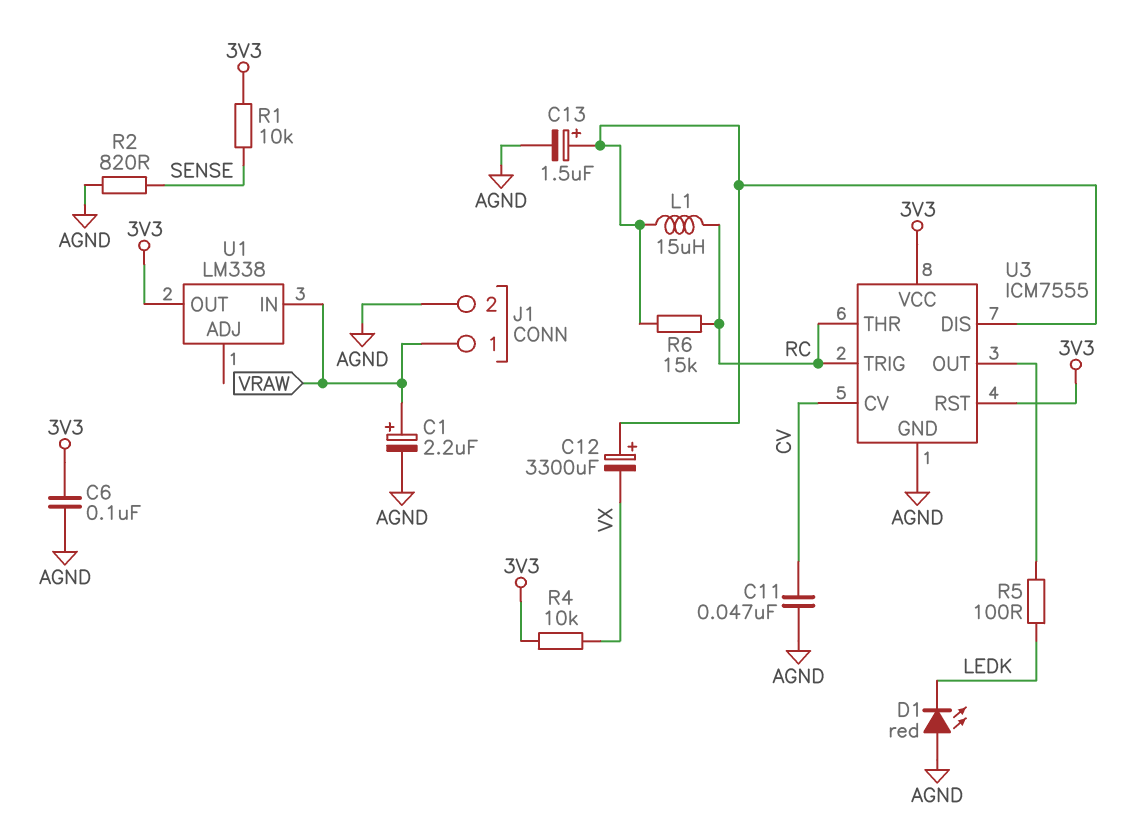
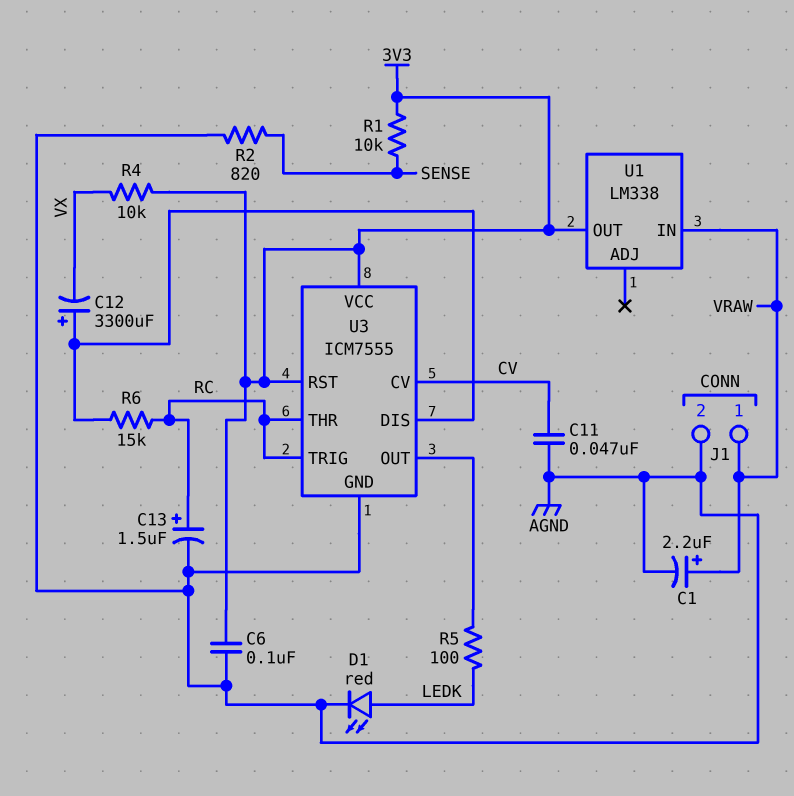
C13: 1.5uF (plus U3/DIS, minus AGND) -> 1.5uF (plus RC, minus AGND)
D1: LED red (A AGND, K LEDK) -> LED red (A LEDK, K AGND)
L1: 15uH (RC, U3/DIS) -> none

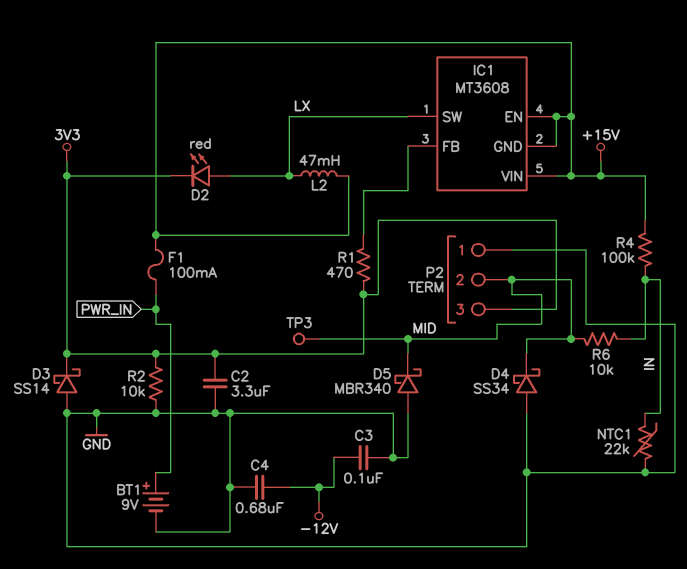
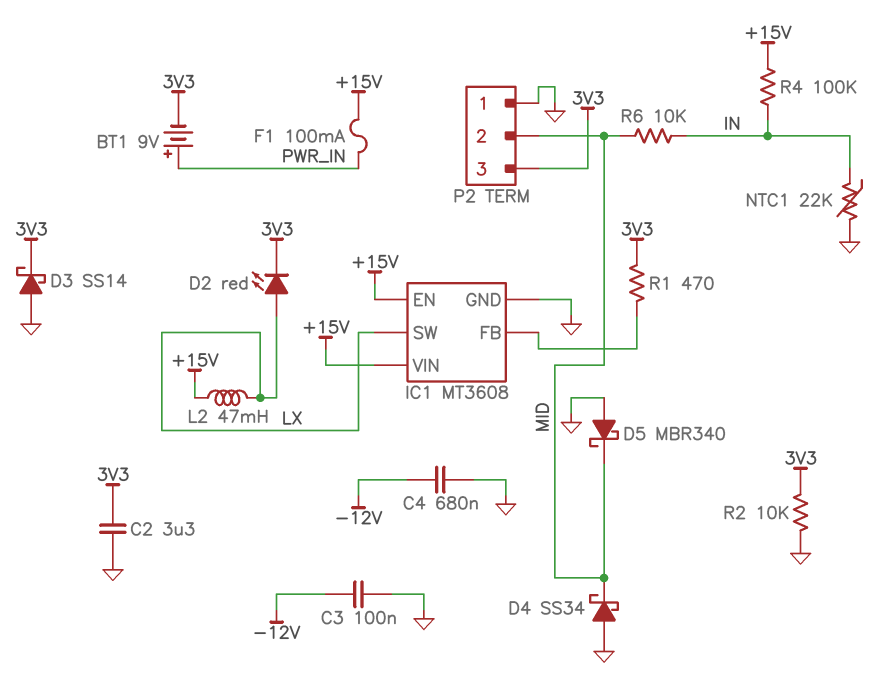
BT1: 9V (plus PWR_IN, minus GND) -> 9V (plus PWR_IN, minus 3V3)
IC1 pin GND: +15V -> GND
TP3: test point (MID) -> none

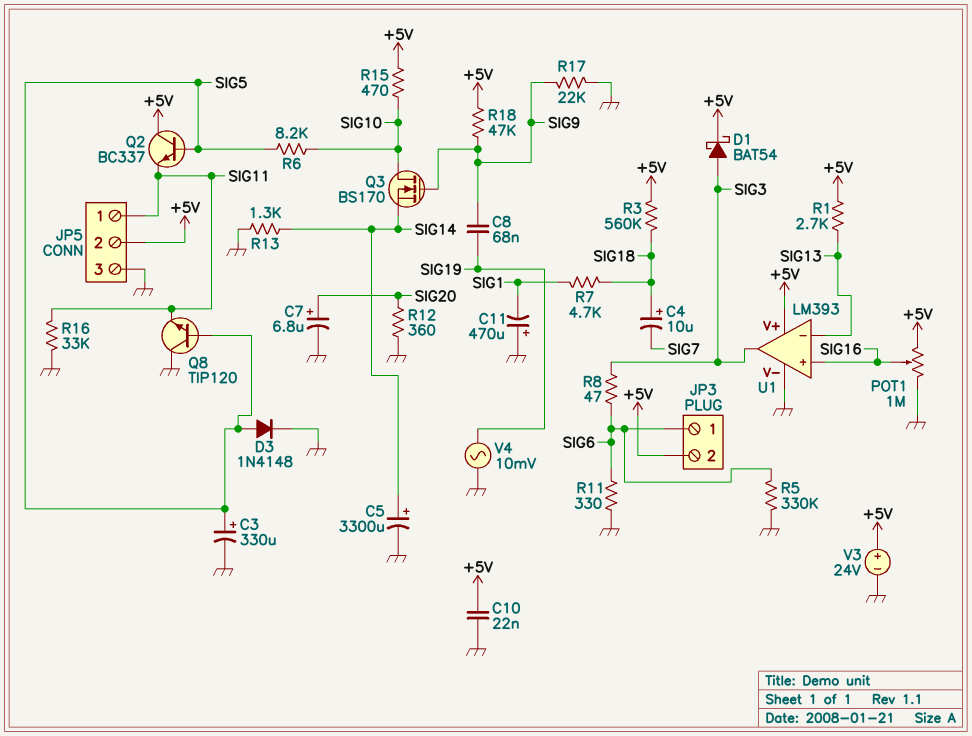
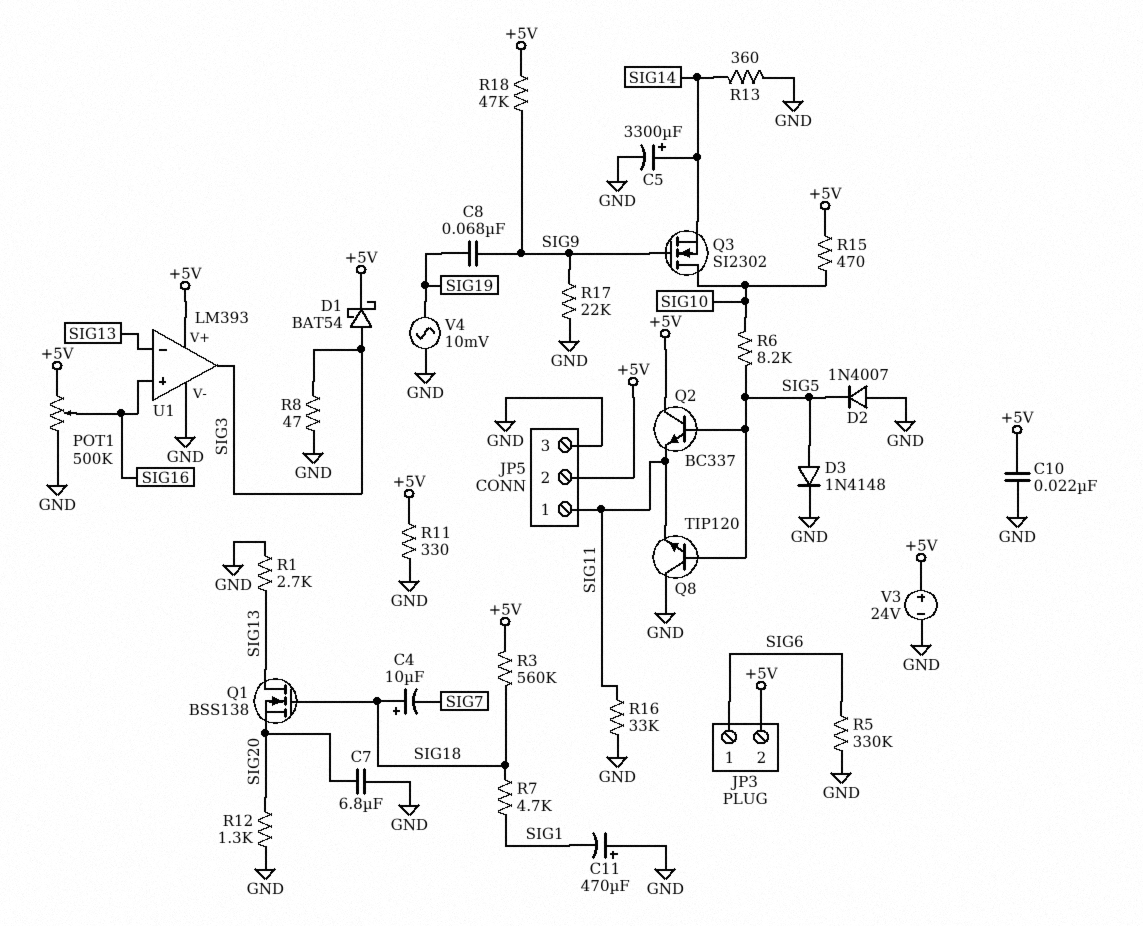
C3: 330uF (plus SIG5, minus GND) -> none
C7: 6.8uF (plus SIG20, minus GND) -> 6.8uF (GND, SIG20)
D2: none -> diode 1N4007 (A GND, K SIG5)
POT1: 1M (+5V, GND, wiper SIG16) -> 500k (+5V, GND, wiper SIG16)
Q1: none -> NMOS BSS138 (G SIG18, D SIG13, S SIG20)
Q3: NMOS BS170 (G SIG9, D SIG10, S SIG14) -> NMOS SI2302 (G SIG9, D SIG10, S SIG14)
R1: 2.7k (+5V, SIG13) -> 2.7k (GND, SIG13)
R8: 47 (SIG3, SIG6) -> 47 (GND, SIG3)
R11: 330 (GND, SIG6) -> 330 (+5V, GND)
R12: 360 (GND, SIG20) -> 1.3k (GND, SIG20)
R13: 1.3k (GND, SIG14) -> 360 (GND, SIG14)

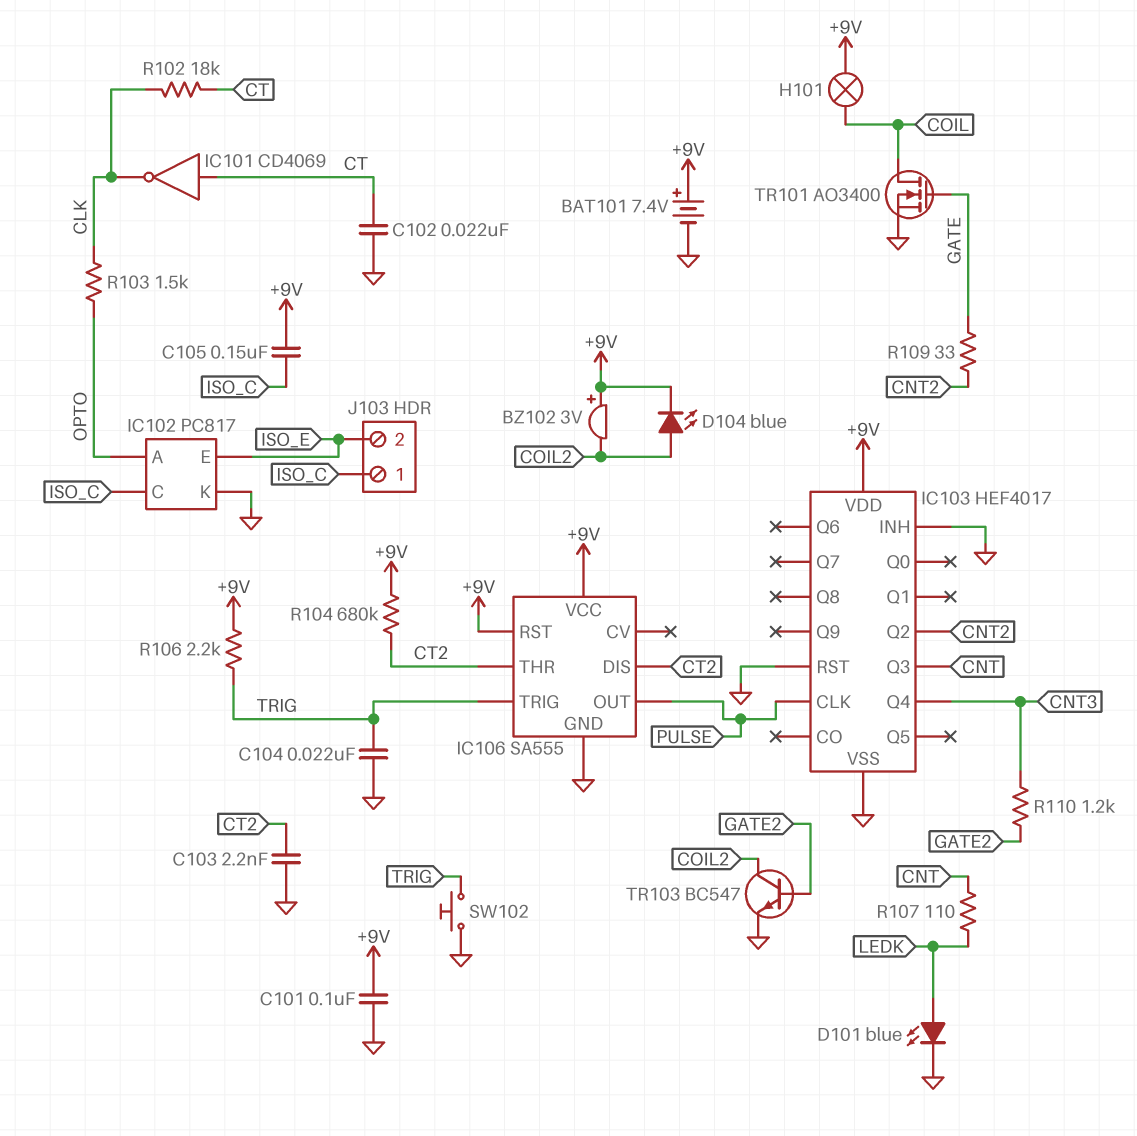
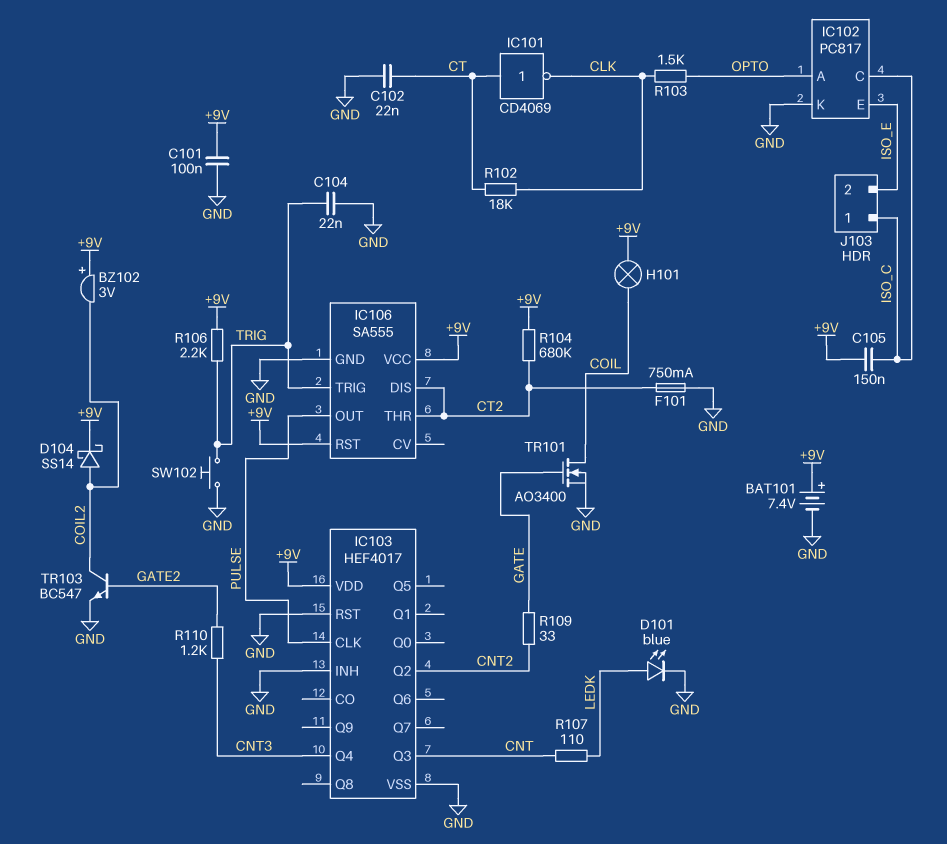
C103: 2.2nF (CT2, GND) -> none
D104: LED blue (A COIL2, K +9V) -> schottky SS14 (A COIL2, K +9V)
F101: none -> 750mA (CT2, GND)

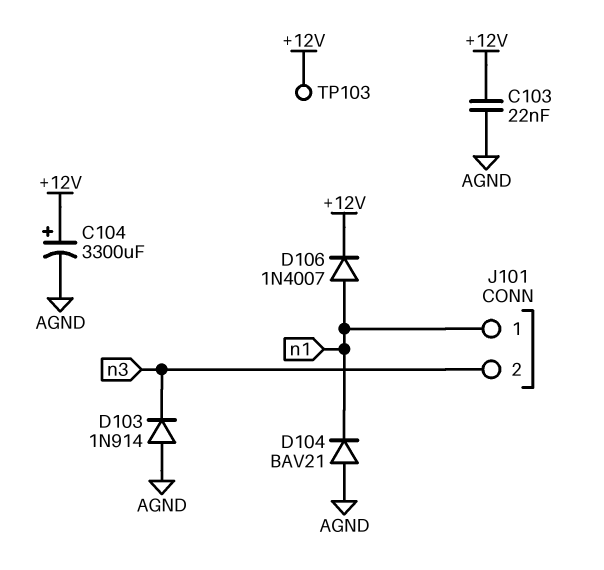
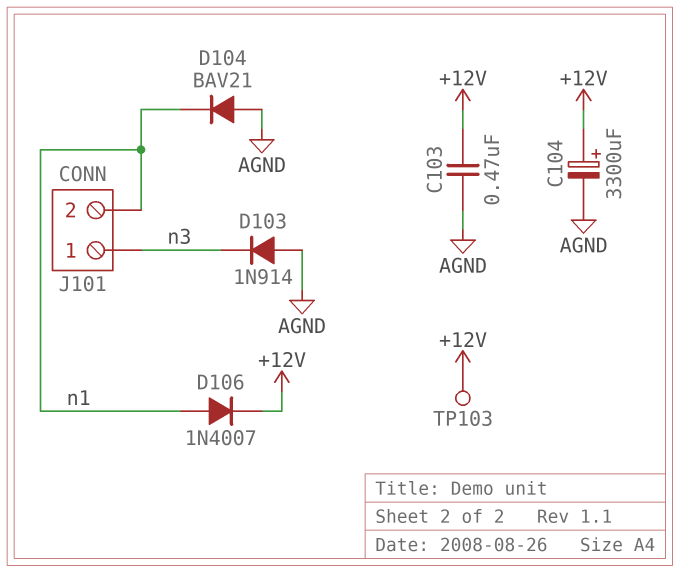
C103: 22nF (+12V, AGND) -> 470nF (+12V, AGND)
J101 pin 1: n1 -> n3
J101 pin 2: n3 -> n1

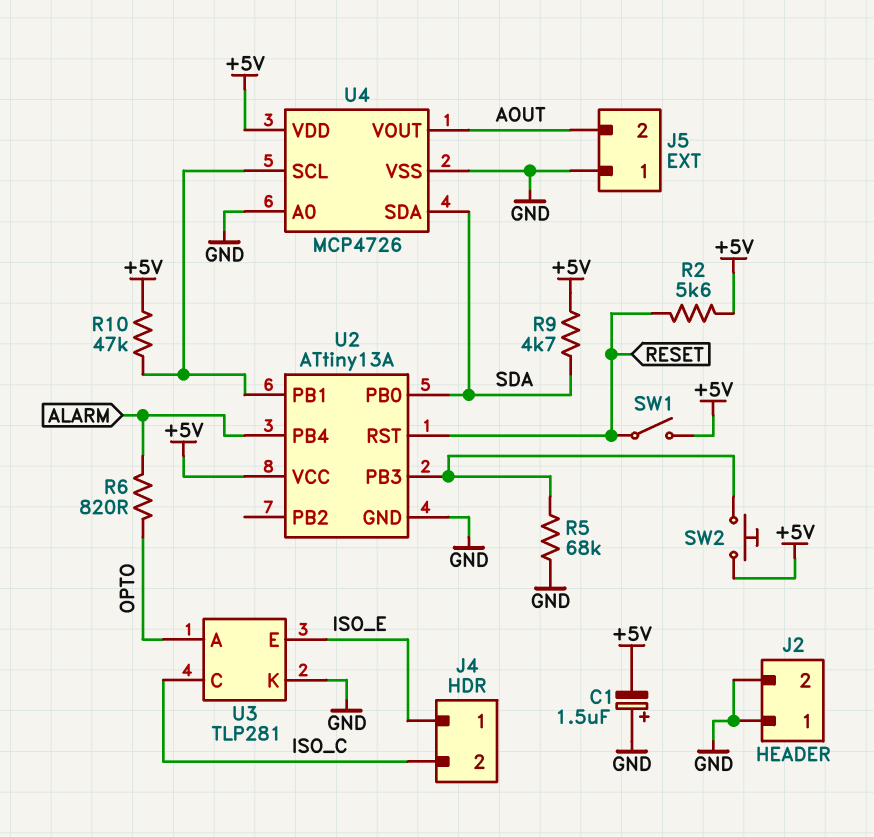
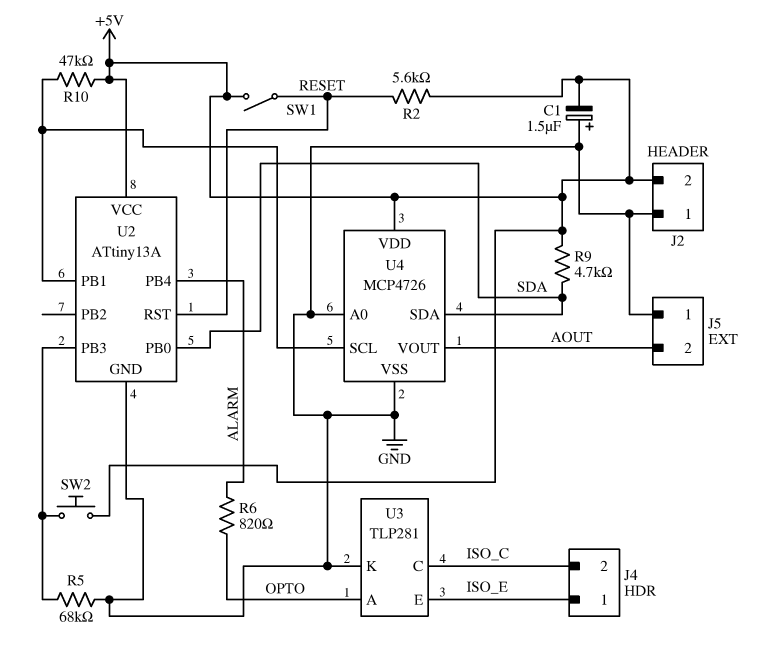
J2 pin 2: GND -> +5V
■ ■ ■ ■
▸ Try it
Every line from the first line of the entries above through the line with "C3: 330uF (plus SIG5, minus GND) -> none" must be repeated exactly, and pictures must not be.

▸ Worked solution
C13: 1.5uF (plus U3/DIS, minus AGND) -> 1.5uF (plus RC, minus AGND)
D1: LED red (A AGND, K LEDK) -> LED red (A LEDK, K AGND)
L1: 15uH (RC, U3/DIS) -> none

BT1: 9V (plus PWR_IN, minus GND) -> 9V (plus PWR_IN, minus 3V3)
IC1 pin GND: +15V -> GND
TP3: test point (MID) -> none

C3: 330uF (plus SIG5, minus GND) -> none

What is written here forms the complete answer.